■ PROBLEM DETAILS ■
Find the line containing "[(563,0),(474,0),(476,7),(478,14),(480,26),(563,4),(563,0)]". Retype it and every later line of the records exactly, leaving out pictures.

Segmentation polygon data

******************************

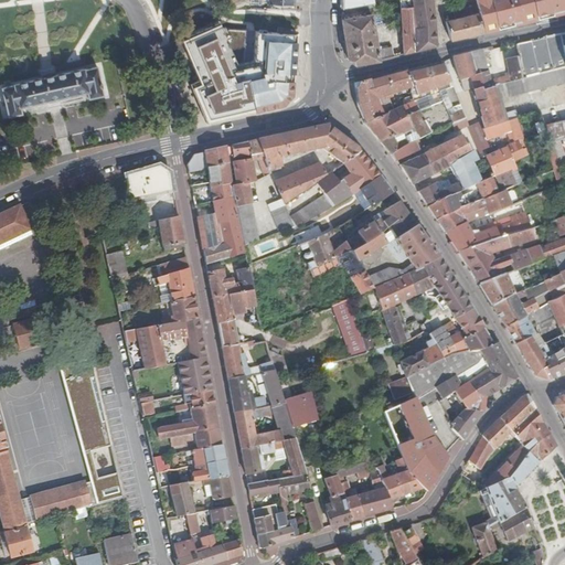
[(361,8),(374,7),(373,0),(342,0),(343,9),(361,8)]
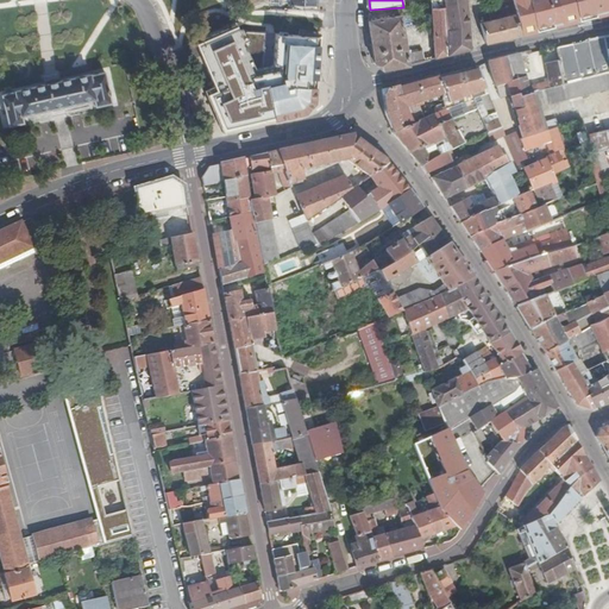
[(468,0),(443,0),(444,7),(447,56),(470,50),(470,48),(464,5),(469,5),(468,0)]
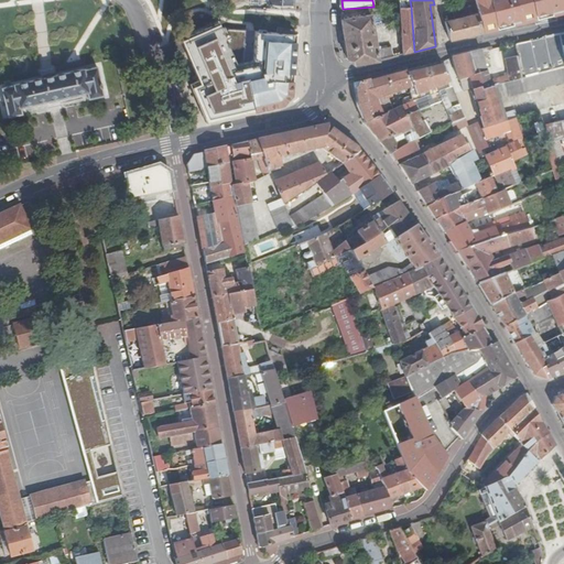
[(563,0),(474,0),(476,7),(478,14),(480,26),(563,4),(563,0)]
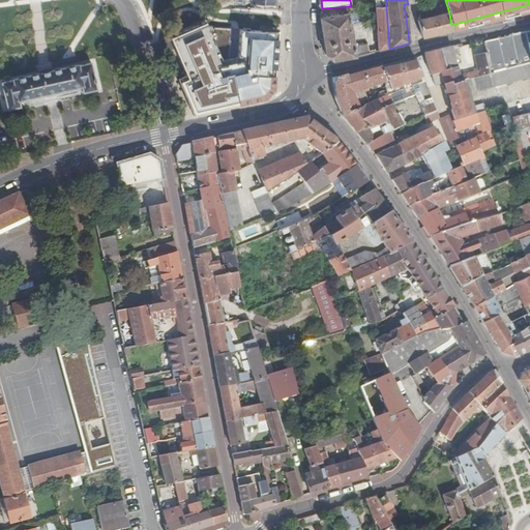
[(529,4),(451,25),(453,31),(474,26),(529,10),(529,4)]
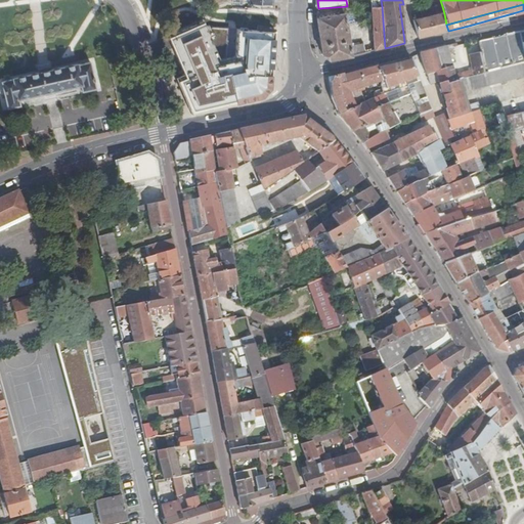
[(385,48),(382,6),(372,6),(372,10),(374,50),(385,48)]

******************************

■ ANSWER TO THIS TASK ■
[(563,0),(474,0),(476,7),(478,14),(480,26),(563,4),(563,0)]
[(529,4),(451,25),(453,31),(474,26),(529,10),(529,4)]
[(385,48),(382,6),(372,6),(372,10),(374,50),(385,48)]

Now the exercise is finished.